(Items from a data source)
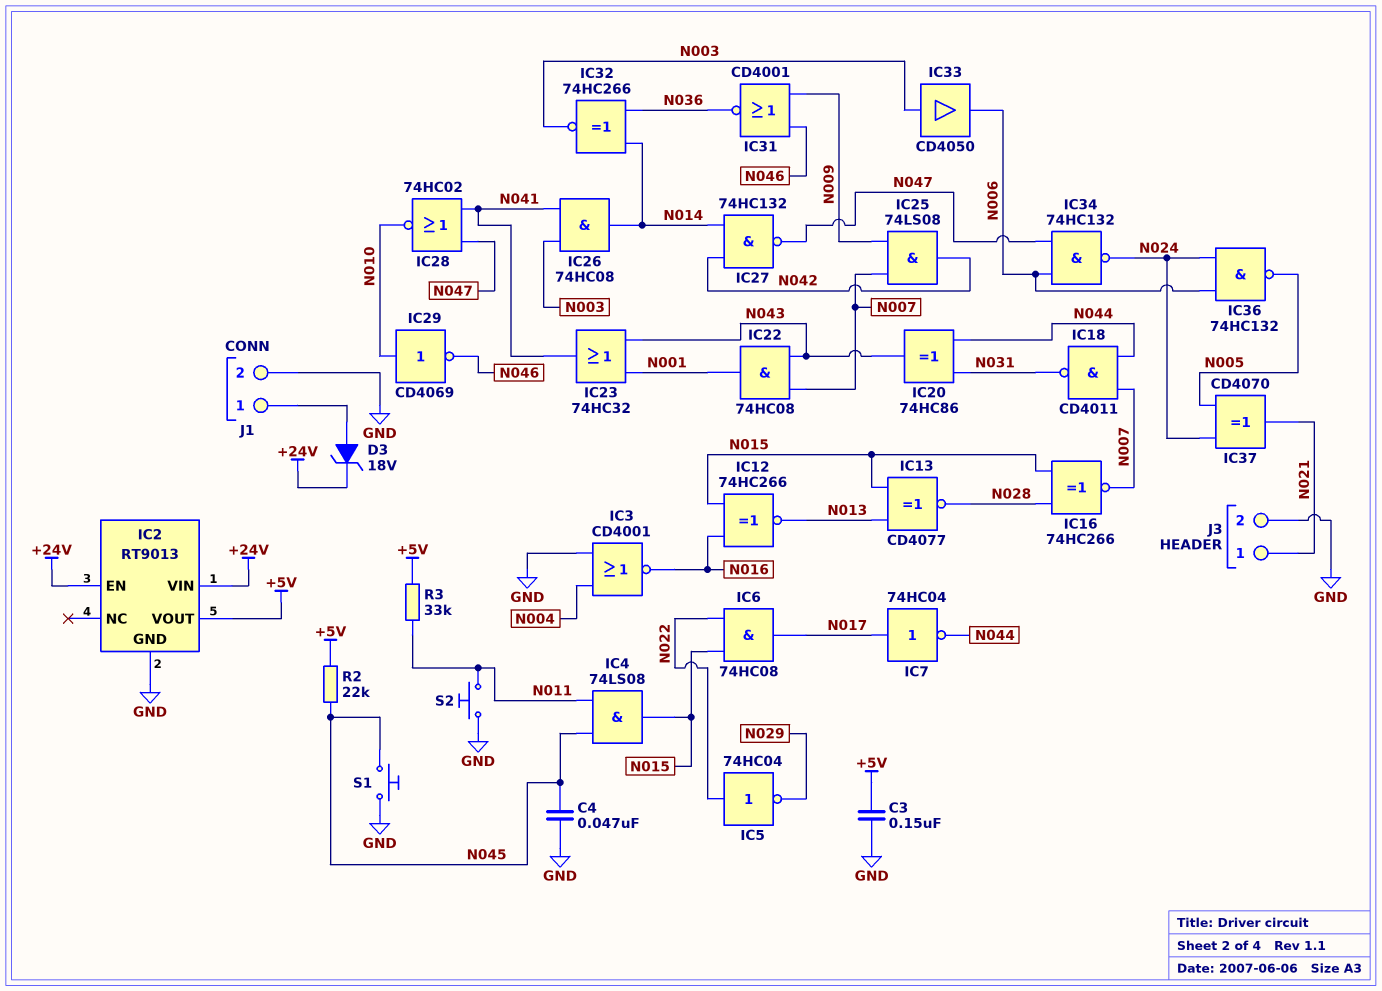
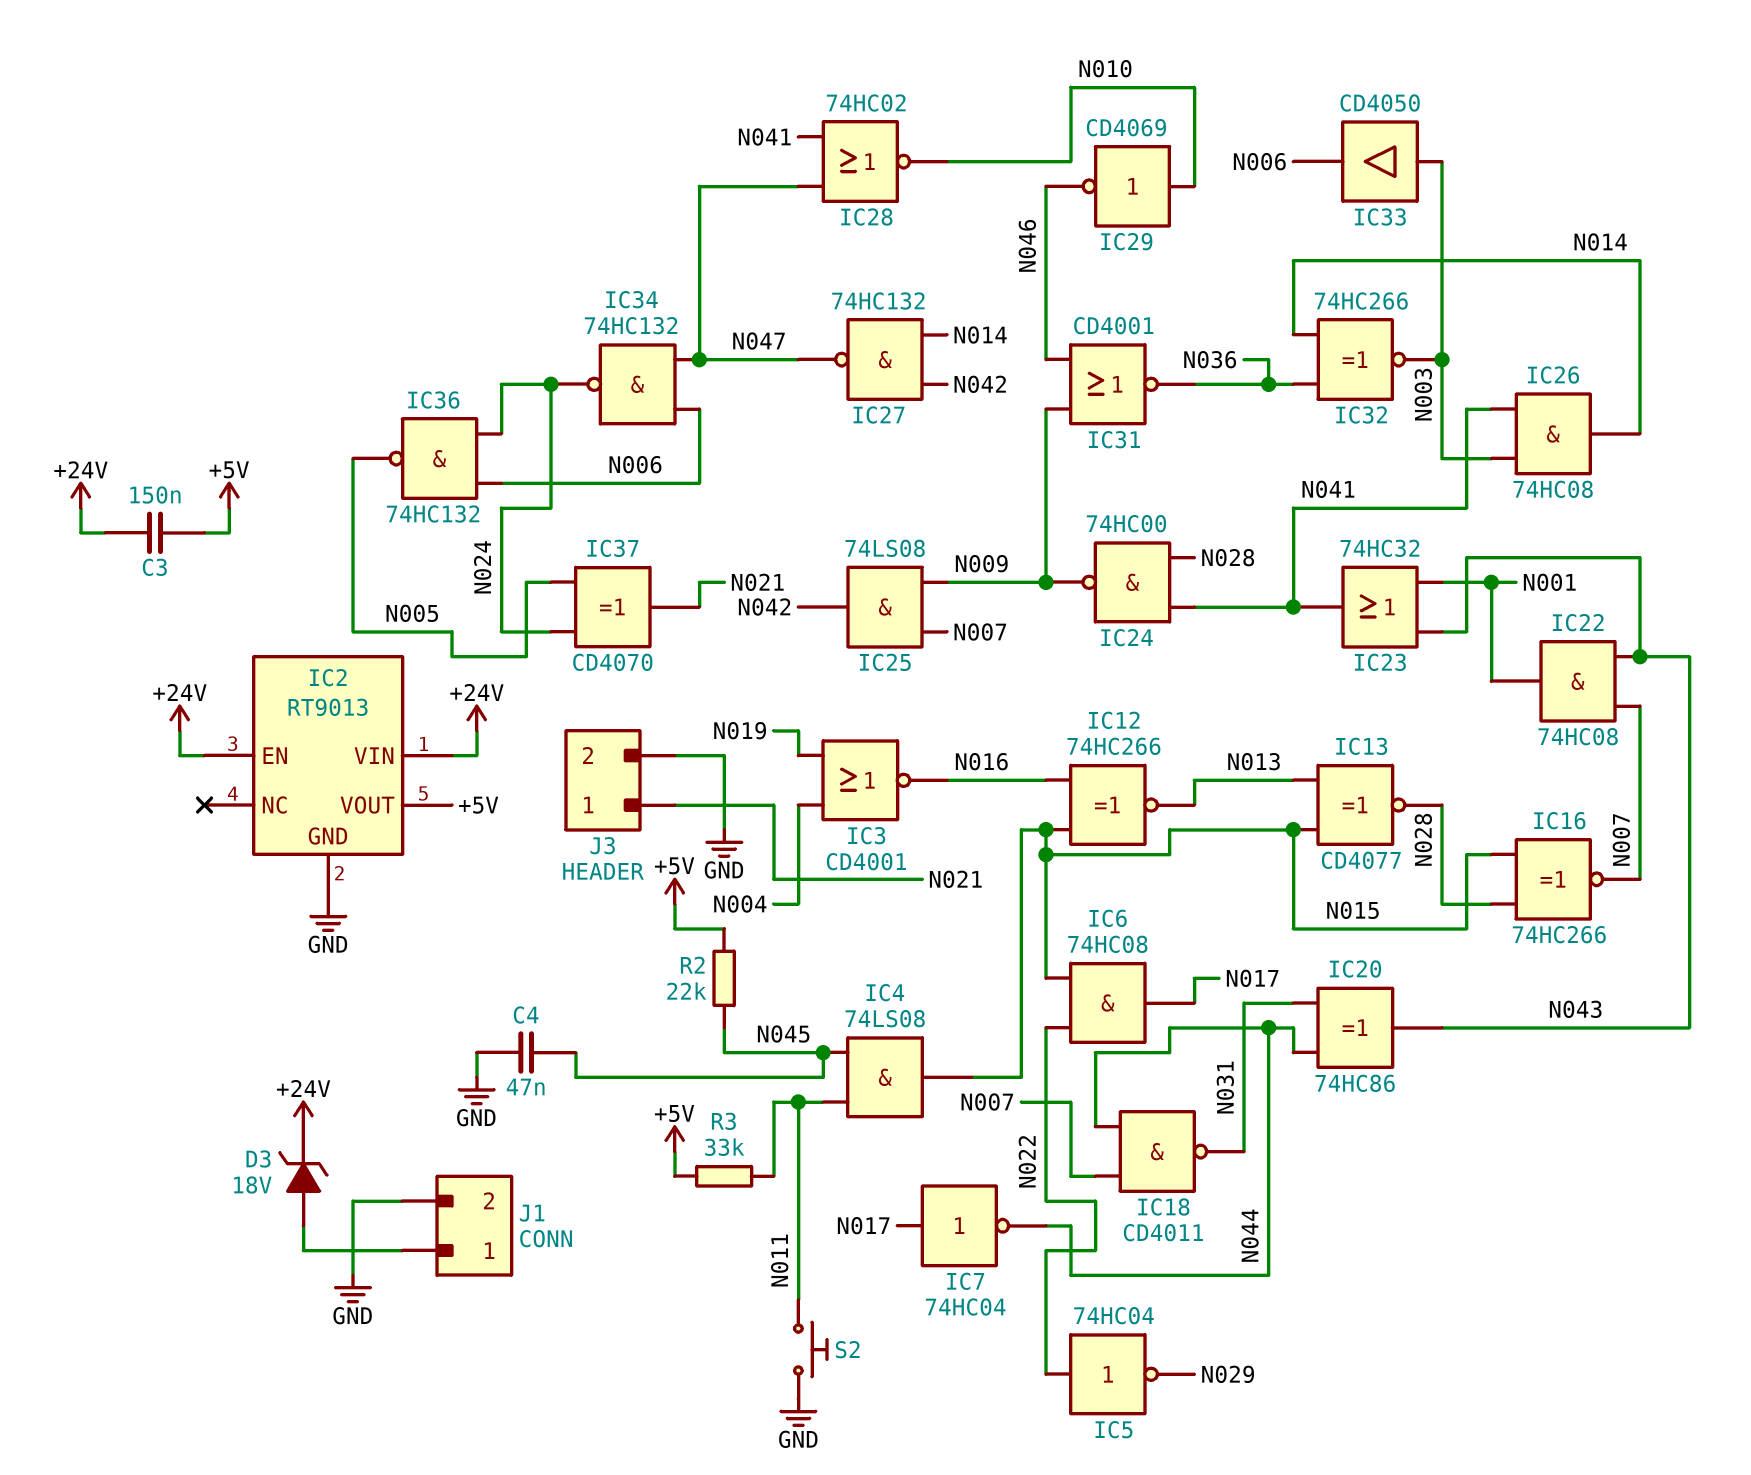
C3: 150nF (+5V, GND) -> 150nF (+5V, +24V)
IC3: NOR CD4001 (in GND, in N004, out N016) -> NOR CD4001 (in N004, in N019, out N016)
IC24: none -> NAND 74HC00 (in N028, in N041, out N009)
S1: button (GND, N045) -> none

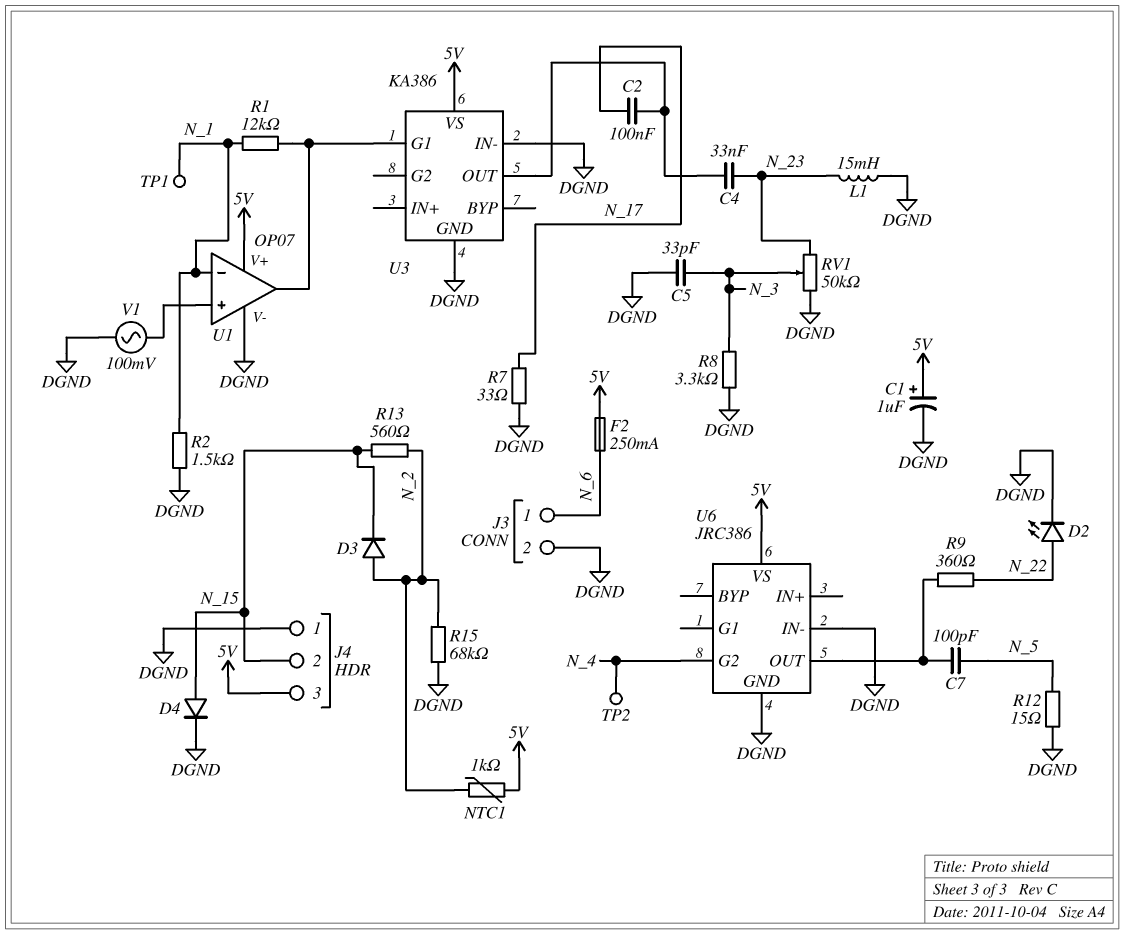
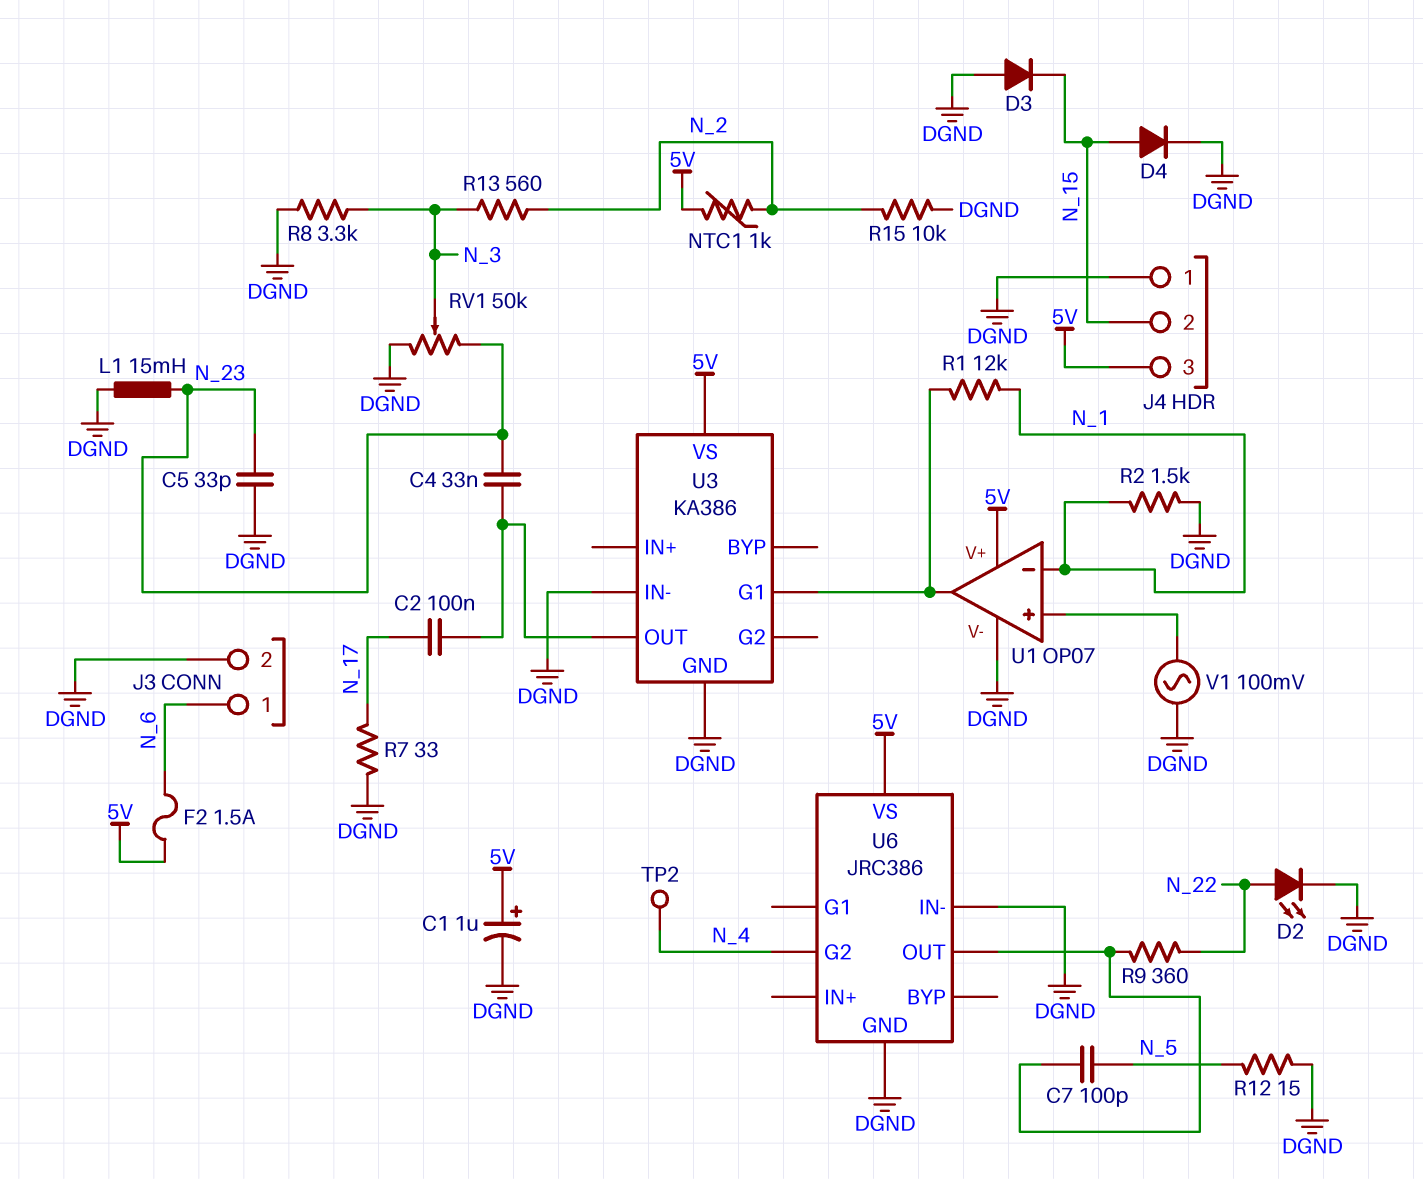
C5: 33pF (DGND, N_3) -> 33pF (DGND, N_23)
D3: diode (A N_2, K N_15) -> diode (A DGND, K N_15)
F2: 250mA (5V, N_6) -> 1.5A (5V, N_6)
R13: 560 (N_2, N_15) -> 560 (N_2, N_3)
R15: 68k (DGND, N_2) -> 10k (DGND, N_2)
TP1: test point (N_1) -> none

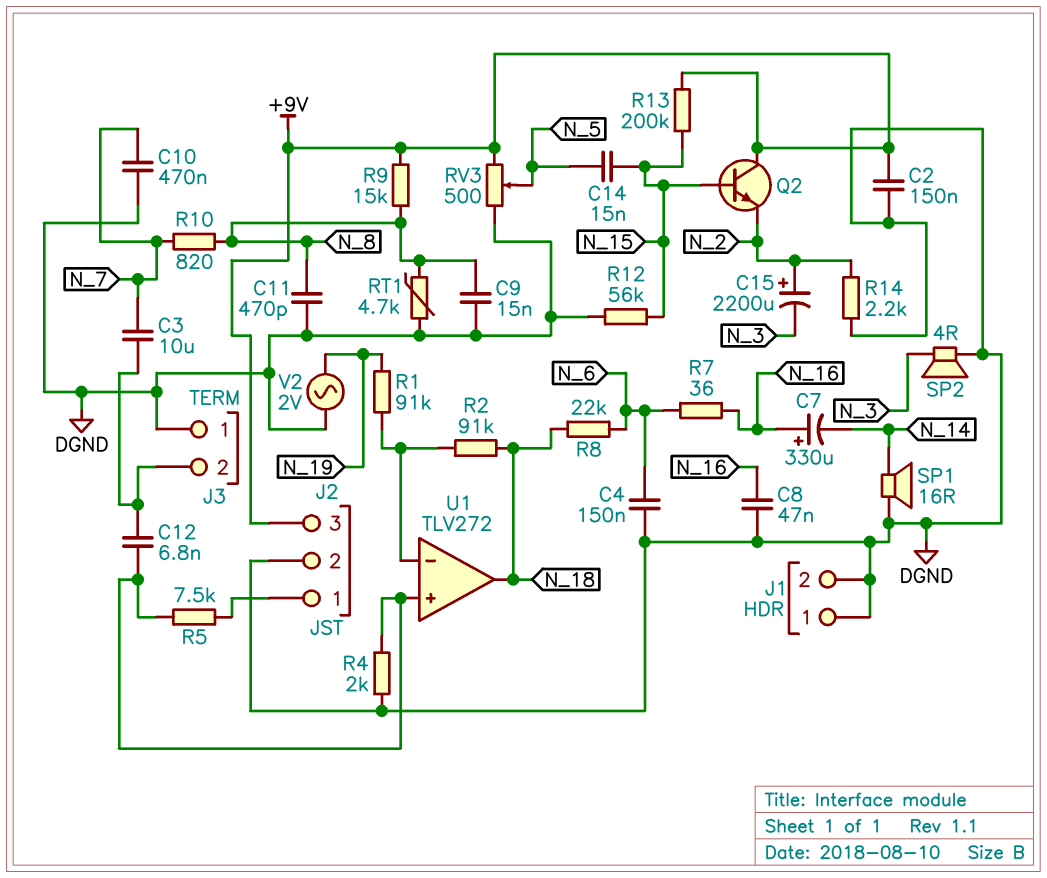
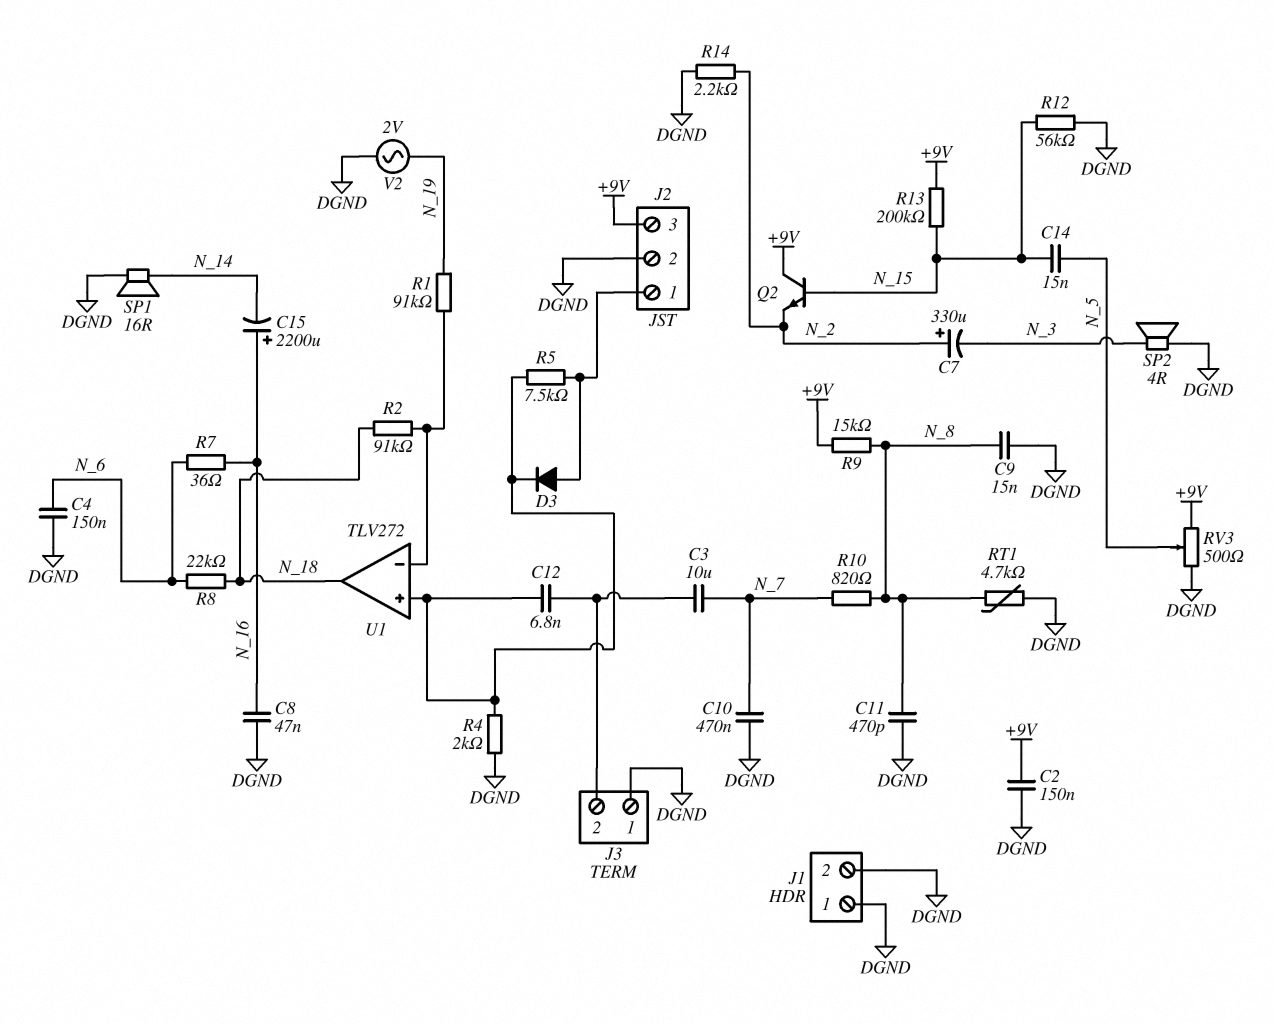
C7: 330uF (plus N_16, minus N_14) -> 330uF (plus N_2, minus N_3)
C15: 2200uF (plus N_2, minus N_3) -> 2200uF (plus N_16, minus N_14)
D3: none -> diode (A J2/1, K U1/in+)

* _WHAT TO WORK ON_
Since the pictures are not part of the copy, please transcribe only the lines above from the one with "IC24: none ->" through the one with "C15: 2200uF (plus", exactly and with both ends.

* _EXERCISE RESPONSE_
IC24: none -> NAND 74HC00 (in N028, in N041, out N009)
S1: button (GND, N045) -> none

C5: 33pF (DGND, N_3) -> 33pF (DGND, N_23)
D3: diode (A N_2, K N_15) -> diode (A DGND, K N_15)
F2: 250mA (5V, N_6) -> 1.5A (5V, N_6)
R13: 560 (N_2, N_15) -> 560 (N_2, N_3)
R15: 68k (DGND, N_2) -> 10k (DGND, N_2)
TP1: test point (N_1) -> none

C7: 330uF (plus N_16, minus N_14) -> 330uF (plus N_2, minus N_3)
C15: 2200uF (plus N_2, minus N_3) -> 2200uF (plus N_16, minus N_14)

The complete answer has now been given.